BEGIN Data provided

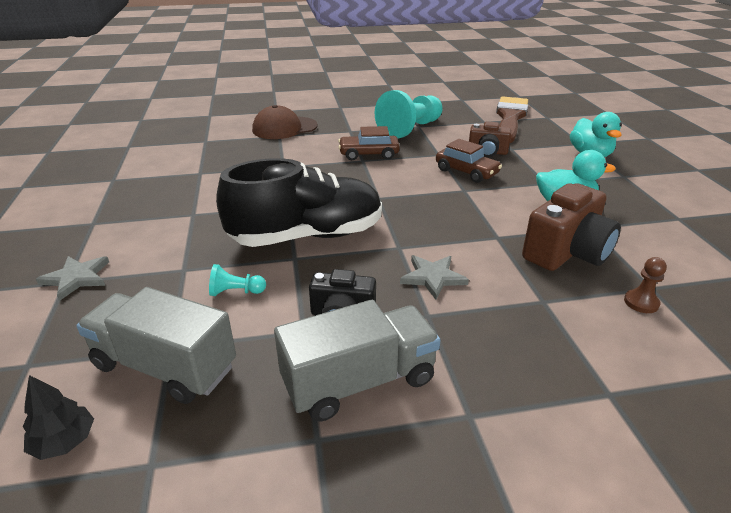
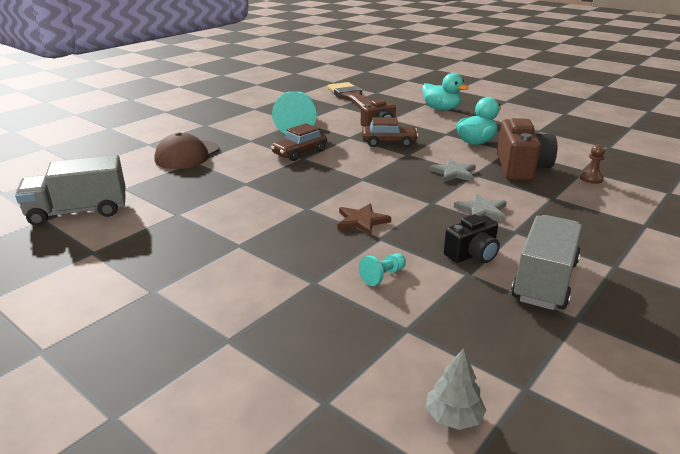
camera: 40 degrees left, 5 degrees down
(64, 442) = (453, 417): black tree -> grey tree
(76, 278) = (234, 332): grey star -> grey star (453, 173)
(165, 366) = (427, 340): grey truck -> grey truck (78, 212)
(307, 236) = (361, 221): black shoe -> brown star

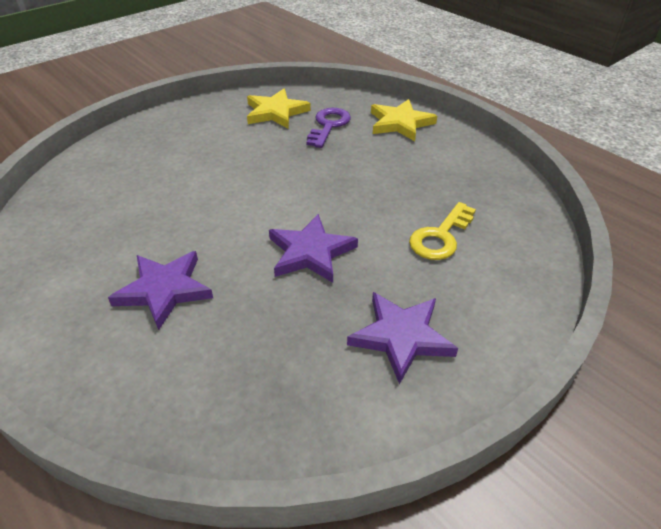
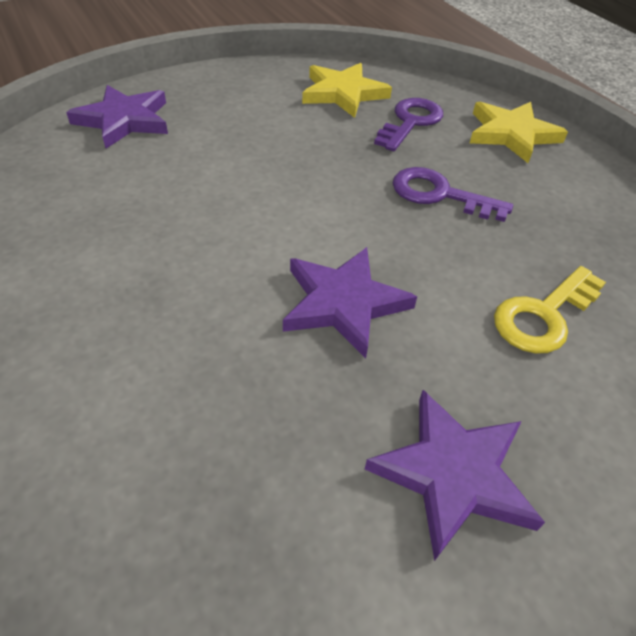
camera: 10 degrees right, 5 degrees up
(164, 290) = (123, 321): purple star -> purple star (124, 120)
(359, 172) = (439, 195): none -> purple key

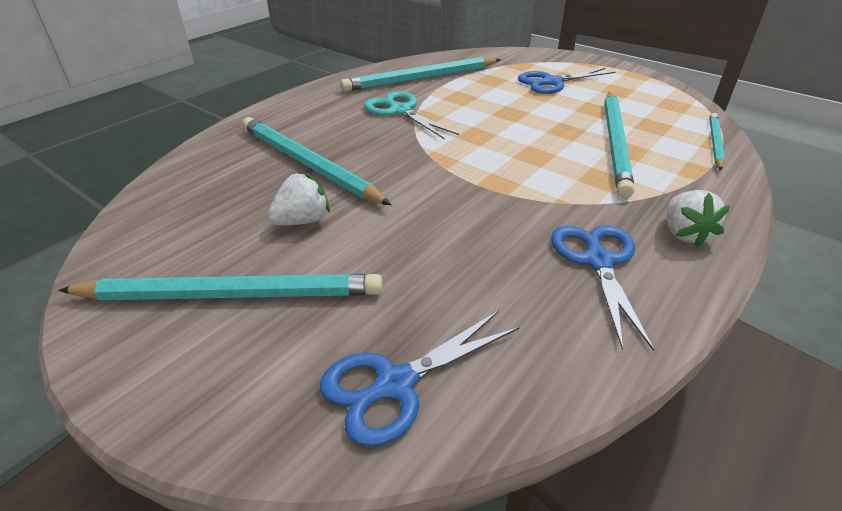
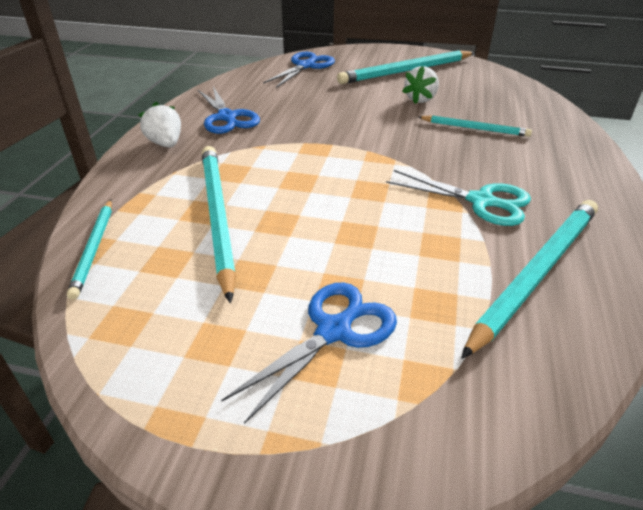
camera: 155 degrees right, 0 degrees up
(307, 164) = (475, 128): turquoise pencil -> turquoise pencil, size x0.56

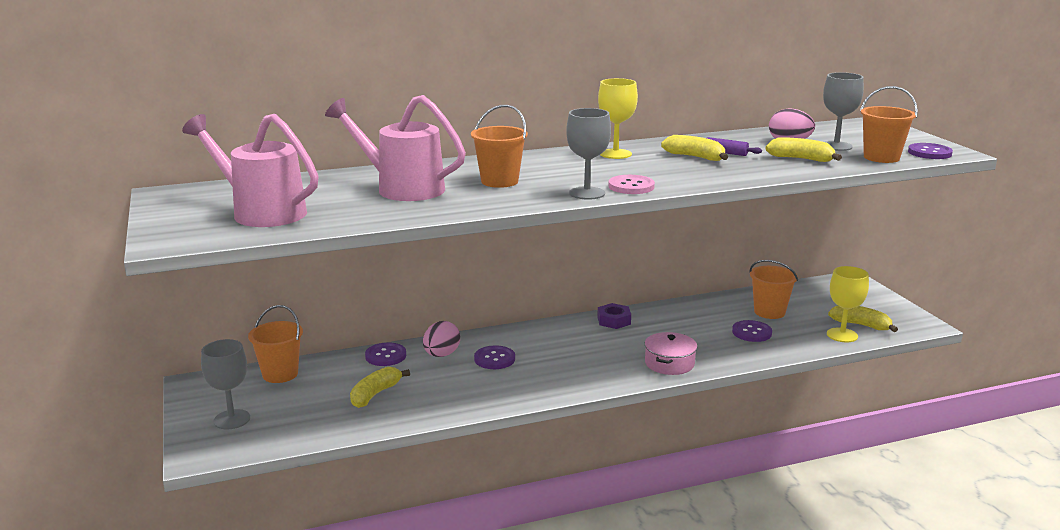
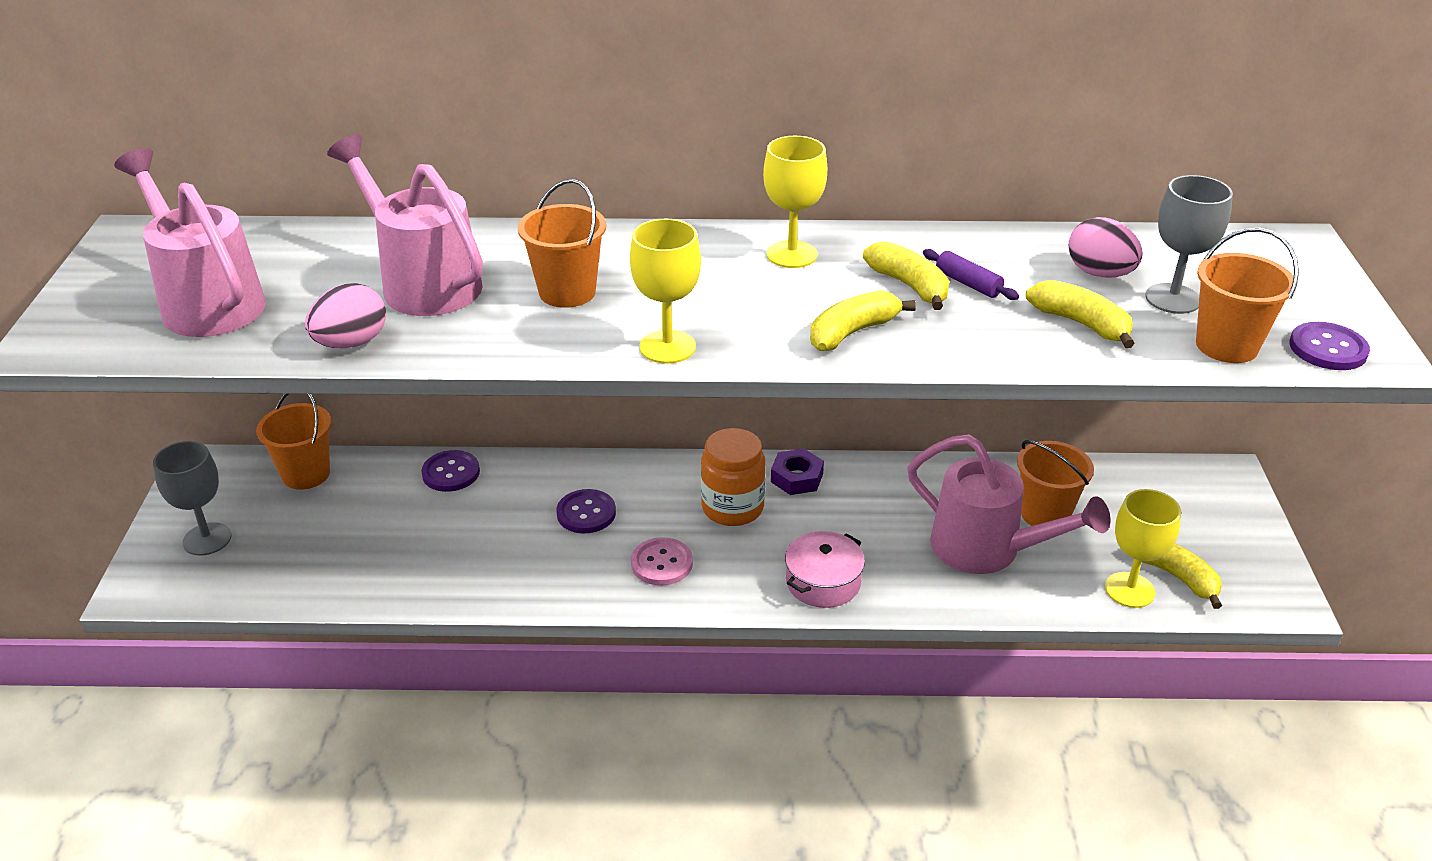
camera: 20 degrees right, 15 degrees up
(375, 394) = (397, 540): yellow banana -> yellow banana (852, 332)
(441, 355) = (522, 488): pink egg -> pink egg (351, 343)
(586, 340) = (732, 508): none -> orange jar
(587, 193) = (667, 347): grey goblet -> yellow goblet
(631, 186) = (747, 343): pink button -> pink button (662, 563)
(751, 332) = (988, 550): purple button -> pink watering can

END Data provided

#### Work to be completed
Every line from the start of the material through the line containing "(441, 355) = (522, 488): pink" is needed exactly as written; the pictures are not.

#### Result of this exercise
camera: 40 degrees left, 5 degrees down
(64, 442) = (453, 417): black tree -> grey tree
(76, 278) = (234, 332): grey star -> grey star (453, 173)
(165, 366) = (427, 340): grey truck -> grey truck (78, 212)
(307, 236) = (361, 221): black shoe -> brown star

camera: 10 degrees right, 5 degrees up
(164, 290) = (123, 321): purple star -> purple star (124, 120)
(359, 172) = (439, 195): none -> purple key

camera: 155 degrees right, 0 degrees up
(307, 164) = (475, 128): turquoise pencil -> turquoise pencil, size x0.56

camera: 20 degrees right, 15 degrees up
(375, 394) = (397, 540): yellow banana -> yellow banana (852, 332)
(441, 355) = (522, 488): pink egg -> pink egg (351, 343)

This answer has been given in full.